* **Records from a dataset**
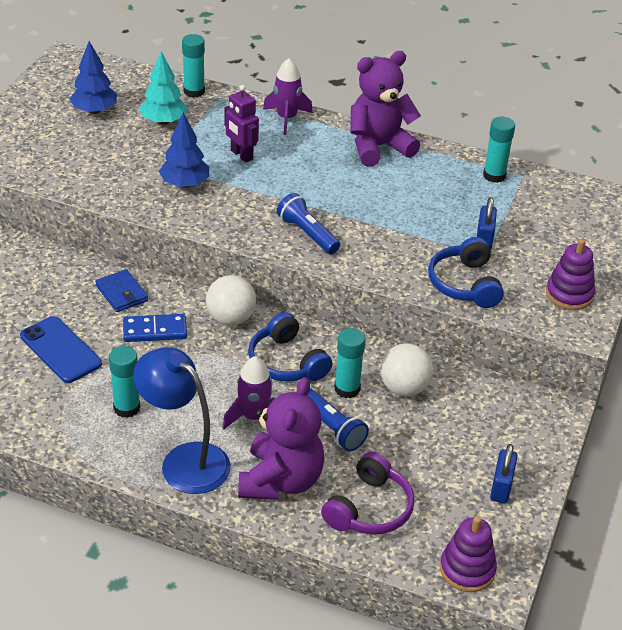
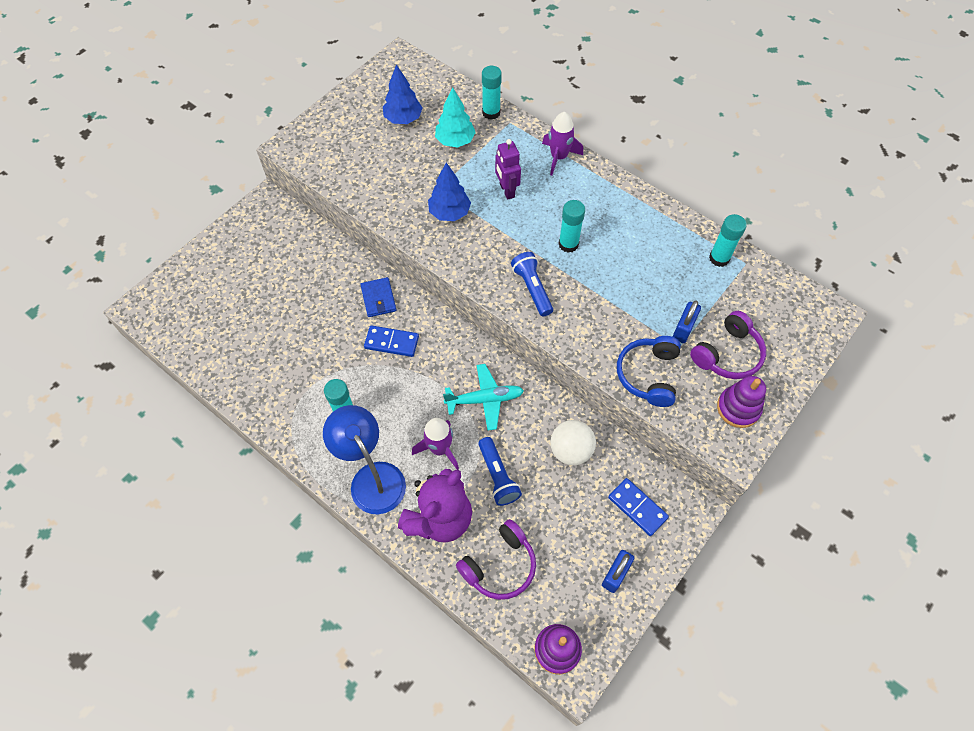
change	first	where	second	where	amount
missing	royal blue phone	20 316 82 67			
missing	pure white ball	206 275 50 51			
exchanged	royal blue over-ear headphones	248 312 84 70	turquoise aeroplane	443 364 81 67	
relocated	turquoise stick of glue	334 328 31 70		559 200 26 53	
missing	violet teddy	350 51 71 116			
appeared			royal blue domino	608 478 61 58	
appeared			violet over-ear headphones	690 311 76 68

* **TASK TO CARRY OUT**
Exactly how many lines in the data above hold "blue"? State that number only.

* **ANSWER TO THE EXERCISE**
3